Your objective:
For this exercise, the reply is the listing below, reproduced exactly.

════════════════════

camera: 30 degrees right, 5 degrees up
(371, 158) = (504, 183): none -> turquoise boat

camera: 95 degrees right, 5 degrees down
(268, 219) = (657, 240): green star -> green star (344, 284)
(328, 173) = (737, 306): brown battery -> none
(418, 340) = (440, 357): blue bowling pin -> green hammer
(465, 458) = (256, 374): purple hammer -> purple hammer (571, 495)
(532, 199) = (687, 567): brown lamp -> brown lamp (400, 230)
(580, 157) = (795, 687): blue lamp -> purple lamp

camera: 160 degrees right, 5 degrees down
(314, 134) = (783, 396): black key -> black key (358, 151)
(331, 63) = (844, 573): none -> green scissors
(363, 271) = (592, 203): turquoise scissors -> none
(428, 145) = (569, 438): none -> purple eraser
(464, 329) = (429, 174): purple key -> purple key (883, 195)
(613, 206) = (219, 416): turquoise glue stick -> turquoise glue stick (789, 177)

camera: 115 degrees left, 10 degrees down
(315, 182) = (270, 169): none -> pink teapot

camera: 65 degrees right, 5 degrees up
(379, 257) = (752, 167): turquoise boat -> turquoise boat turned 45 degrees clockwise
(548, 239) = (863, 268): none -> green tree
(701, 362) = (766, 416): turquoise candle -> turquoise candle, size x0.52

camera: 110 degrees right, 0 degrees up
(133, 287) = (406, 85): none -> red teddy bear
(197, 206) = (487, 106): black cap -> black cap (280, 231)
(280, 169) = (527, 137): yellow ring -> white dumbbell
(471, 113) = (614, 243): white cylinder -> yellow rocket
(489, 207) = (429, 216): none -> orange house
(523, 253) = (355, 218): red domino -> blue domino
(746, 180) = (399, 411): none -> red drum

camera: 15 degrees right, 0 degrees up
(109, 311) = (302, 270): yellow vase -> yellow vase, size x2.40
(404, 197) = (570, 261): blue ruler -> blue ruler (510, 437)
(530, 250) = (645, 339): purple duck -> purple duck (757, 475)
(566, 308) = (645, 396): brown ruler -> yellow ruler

════════════════════

Result:
camera: 30 degrees right, 5 degrees up
(371, 158) = (504, 183): none -> turquoise boat

camera: 95 degrees right, 5 degrees down
(268, 219) = (657, 240): green star -> green star (344, 284)
(328, 173) = (737, 306): brown battery -> none
(418, 340) = (440, 357): blue bowling pin -> green hammer
(465, 458) = (256, 374): purple hammer -> purple hammer (571, 495)
(532, 199) = (687, 567): brown lamp -> brown lamp (400, 230)
(580, 157) = (795, 687): blue lamp -> purple lamp

camera: 160 degrees right, 5 degrees down
(314, 134) = (783, 396): black key -> black key (358, 151)
(331, 63) = (844, 573): none -> green scissors
(363, 271) = (592, 203): turquoise scissors -> none
(428, 145) = (569, 438): none -> purple eraser
(464, 329) = (429, 174): purple key -> purple key (883, 195)
(613, 206) = (219, 416): turquoise glue stick -> turquoise glue stick (789, 177)

camera: 115 degrees left, 10 degrees down
(315, 182) = (270, 169): none -> pink teapot

camera: 65 degrees right, 5 degrees up
(379, 257) = (752, 167): turquoise boat -> turquoise boat turned 45 degrees clockwise
(548, 239) = (863, 268): none -> green tree
(701, 362) = (766, 416): turquoise candle -> turquoise candle, size x0.52

camera: 110 degrees right, 0 degrees up
(133, 287) = (406, 85): none -> red teddy bear
(197, 206) = (487, 106): black cap -> black cap (280, 231)
(280, 169) = (527, 137): yellow ring -> white dumbbell
(471, 113) = (614, 243): white cylinder -> yellow rocket
(489, 207) = (429, 216): none -> orange house
(523, 253) = (355, 218): red domino -> blue domino
(746, 180) = (399, 411): none -> red drum

camera: 15 degrees right, 0 degrees up
(109, 311) = (302, 270): yellow vase -> yellow vase, size x2.40
(404, 197) = (570, 261): blue ruler -> blue ruler (510, 437)
(530, 250) = (645, 339): purple duck -> purple duck (757, 475)
(566, 308) = (645, 396): brown ruler -> yellow ruler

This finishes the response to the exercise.